[RECORDS FOR THIS TASK Boundary: Start]

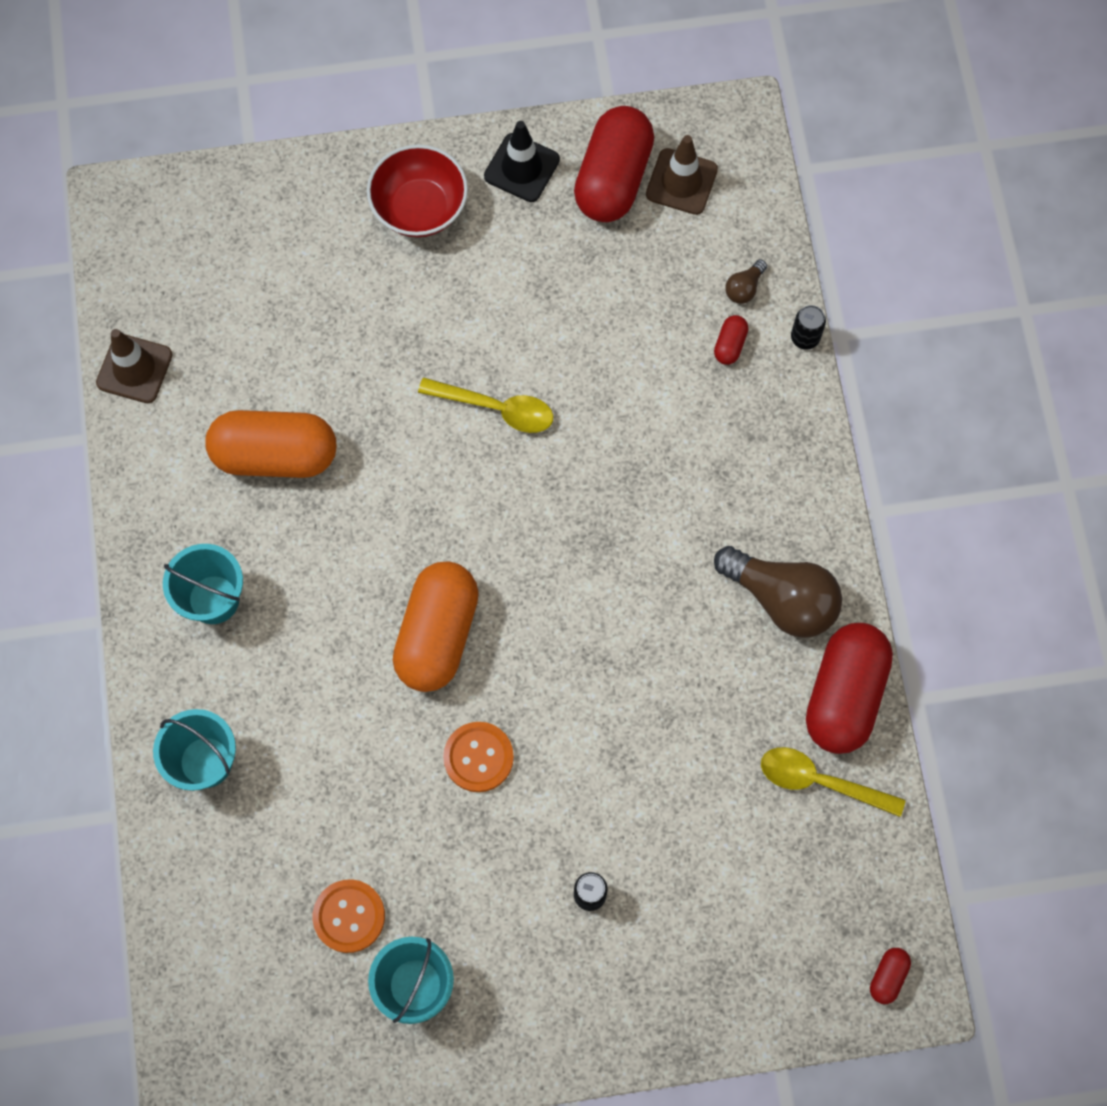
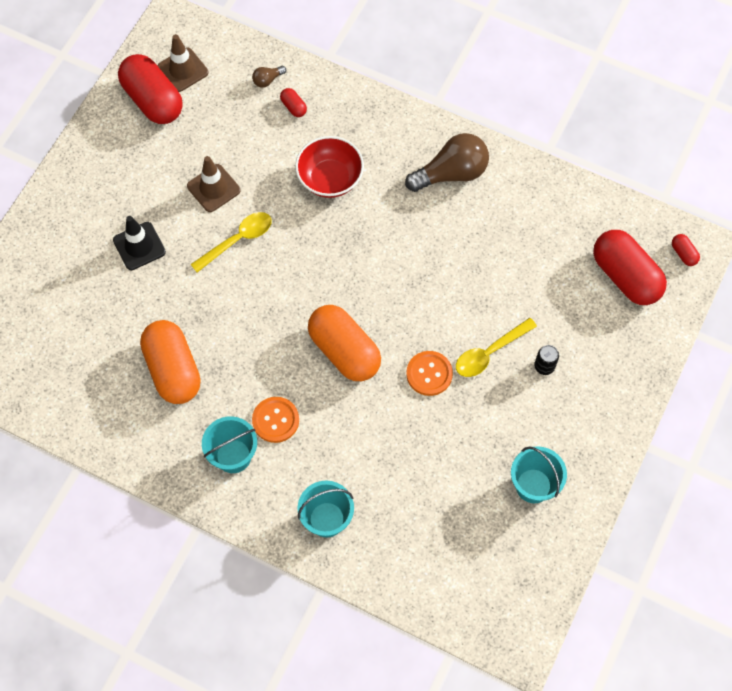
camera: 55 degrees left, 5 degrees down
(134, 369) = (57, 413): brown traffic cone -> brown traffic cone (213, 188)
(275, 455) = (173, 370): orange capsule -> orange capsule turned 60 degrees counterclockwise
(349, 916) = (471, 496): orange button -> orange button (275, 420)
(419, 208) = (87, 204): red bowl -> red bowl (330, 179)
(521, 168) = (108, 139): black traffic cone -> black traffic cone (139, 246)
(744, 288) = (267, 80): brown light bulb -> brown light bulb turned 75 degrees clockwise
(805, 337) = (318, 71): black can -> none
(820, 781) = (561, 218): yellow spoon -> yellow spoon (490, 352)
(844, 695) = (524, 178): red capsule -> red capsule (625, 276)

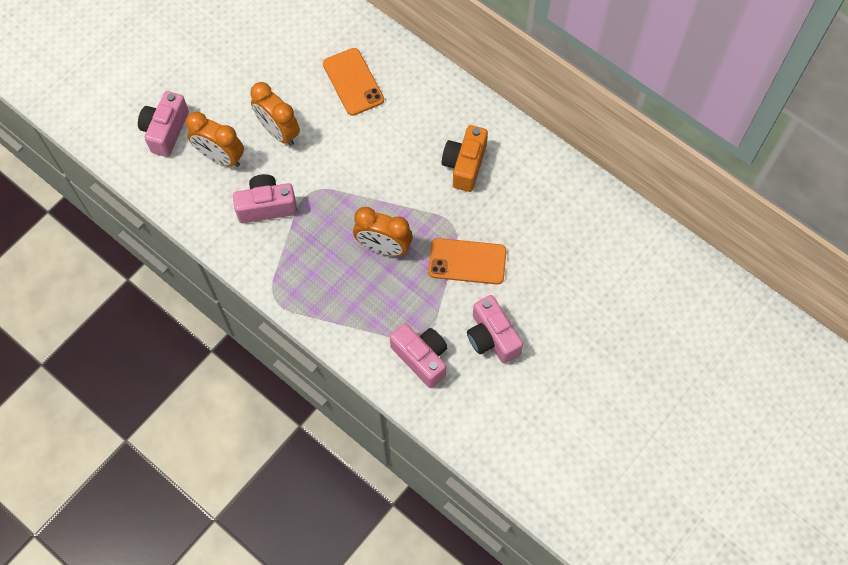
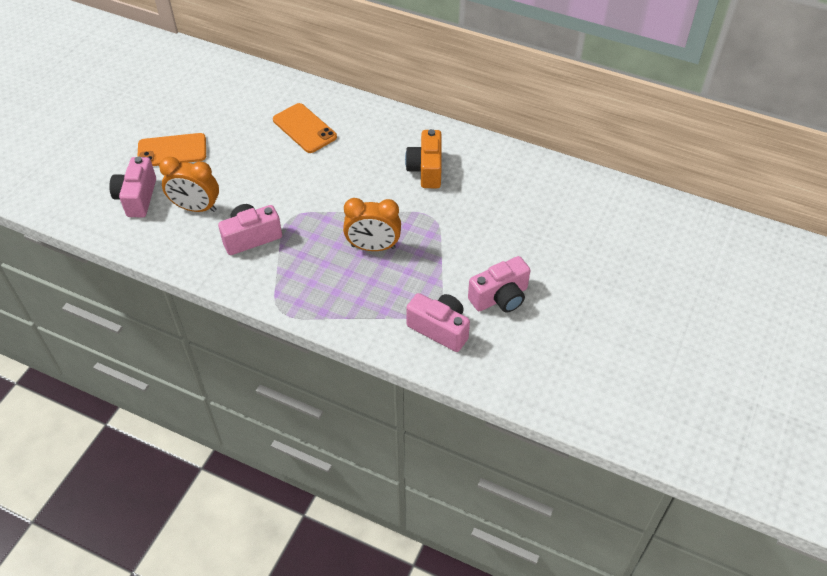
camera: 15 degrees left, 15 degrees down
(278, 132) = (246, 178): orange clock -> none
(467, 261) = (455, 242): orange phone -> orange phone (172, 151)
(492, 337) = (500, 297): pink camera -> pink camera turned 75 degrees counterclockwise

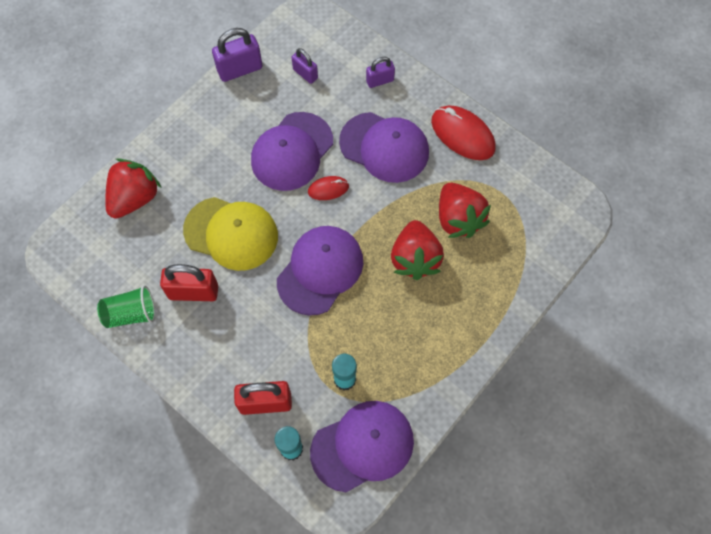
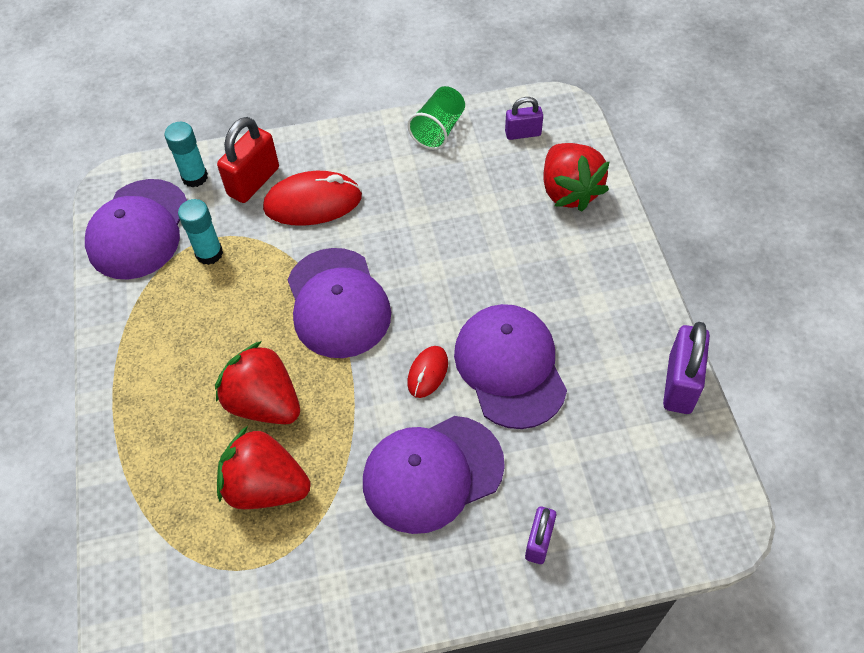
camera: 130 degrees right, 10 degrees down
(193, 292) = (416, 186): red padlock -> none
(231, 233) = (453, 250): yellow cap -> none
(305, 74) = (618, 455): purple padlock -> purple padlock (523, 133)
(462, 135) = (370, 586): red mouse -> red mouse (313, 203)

[RECORDS FOR THIS TASK Boundary: End]
[RECORDS FOR THIS TASK Boundary: Start]

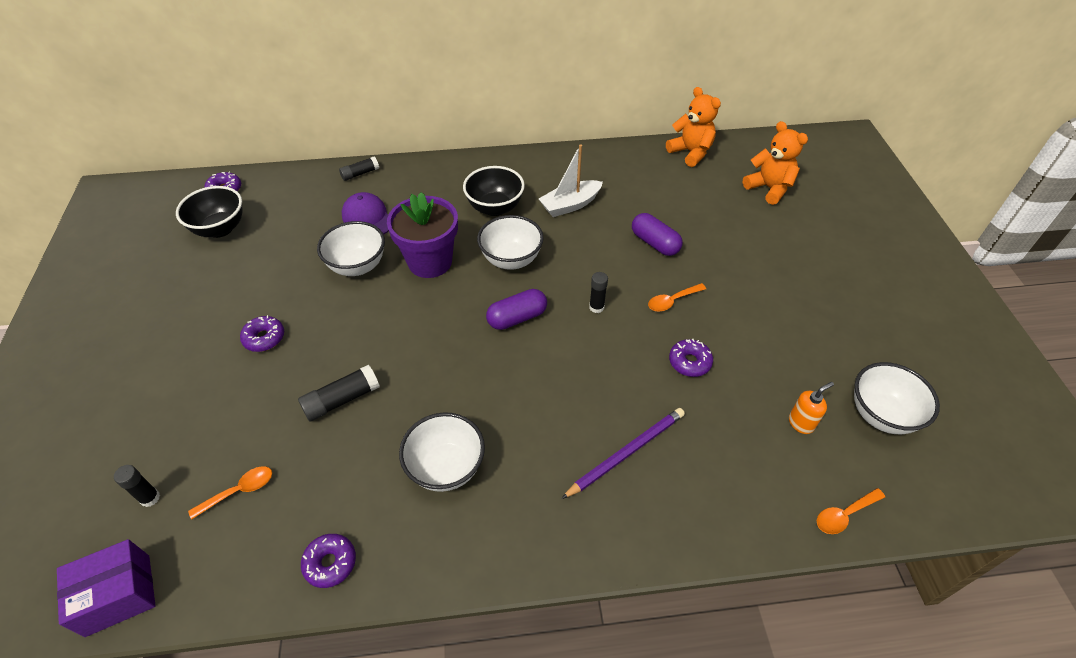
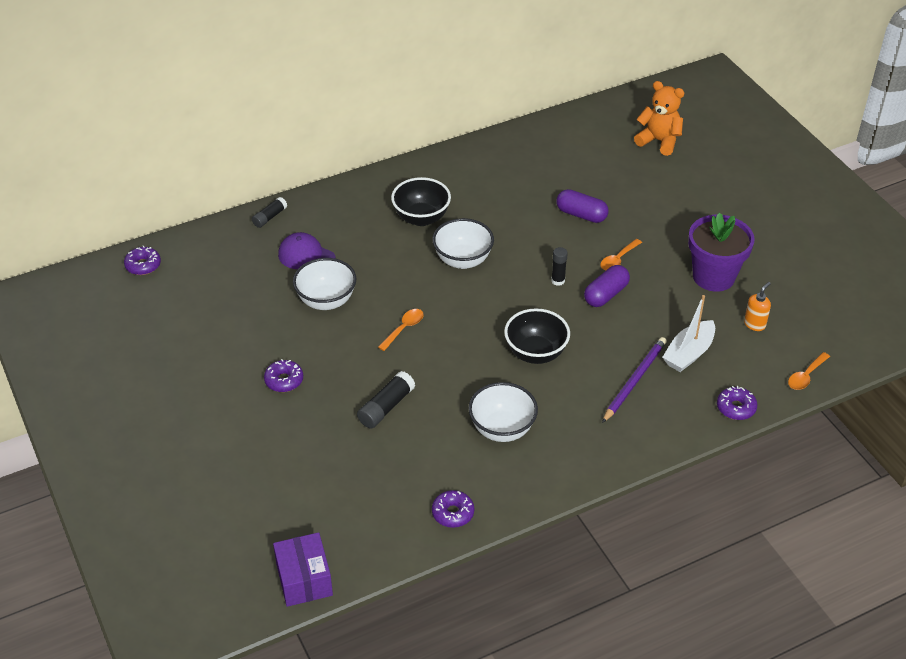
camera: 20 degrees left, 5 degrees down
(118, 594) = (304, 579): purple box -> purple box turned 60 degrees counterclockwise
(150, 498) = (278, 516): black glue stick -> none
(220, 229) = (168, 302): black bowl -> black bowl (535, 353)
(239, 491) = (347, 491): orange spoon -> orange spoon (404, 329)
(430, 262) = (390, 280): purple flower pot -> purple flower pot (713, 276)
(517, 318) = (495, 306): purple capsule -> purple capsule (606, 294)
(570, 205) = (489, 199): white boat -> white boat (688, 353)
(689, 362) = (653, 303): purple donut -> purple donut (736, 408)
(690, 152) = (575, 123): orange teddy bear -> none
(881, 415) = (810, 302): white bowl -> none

[RECORDS FOR THIS TASK Boundary: End]
[RECORDS FOR THIS TASK Boundary: Start]

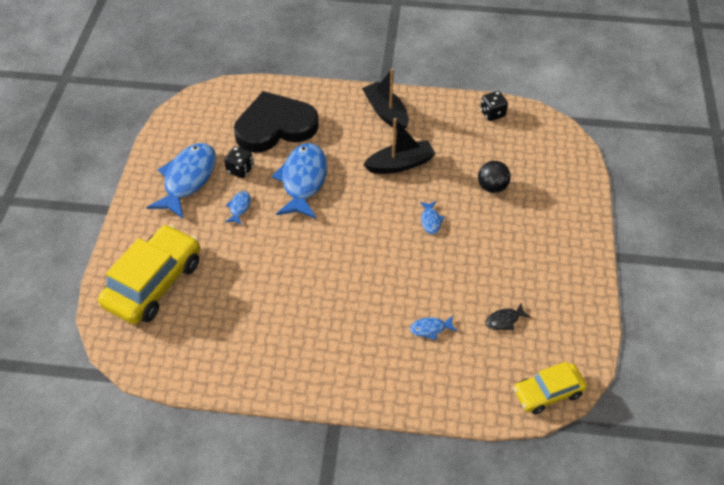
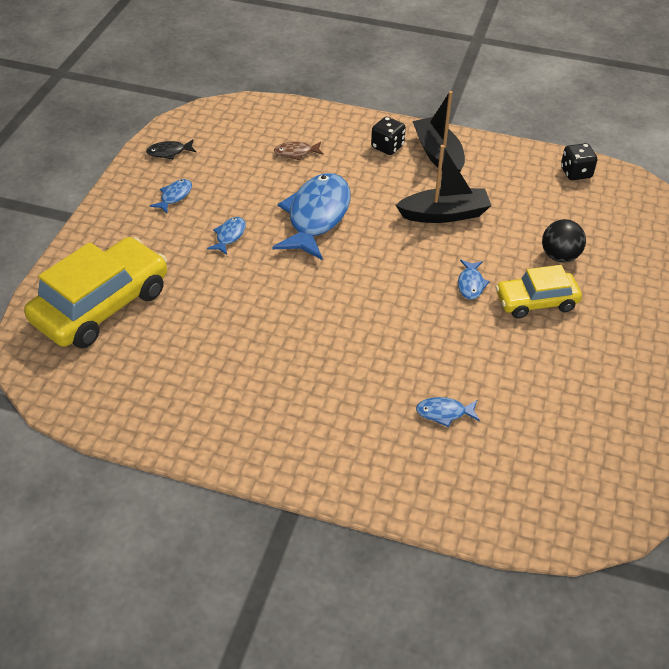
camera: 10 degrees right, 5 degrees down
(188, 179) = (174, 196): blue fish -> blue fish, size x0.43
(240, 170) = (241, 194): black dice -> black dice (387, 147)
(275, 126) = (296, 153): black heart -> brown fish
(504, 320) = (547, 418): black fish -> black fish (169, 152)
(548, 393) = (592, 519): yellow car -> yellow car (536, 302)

[RECORDS FOR THIS TASK Boundary: End]

_YOUR TASK:_ For the material above, reproduce exactly the lines from the line with "(689, 362) = (653, 303): purple" to the line with "(881, 415) = (810, 302): white bowl -> none", inclusive, and exclude all others.

_FINISHED EXERCISE:_
(689, 362) = (653, 303): purple donut -> purple donut (736, 408)
(690, 152) = (575, 123): orange teddy bear -> none
(881, 415) = (810, 302): white bowl -> none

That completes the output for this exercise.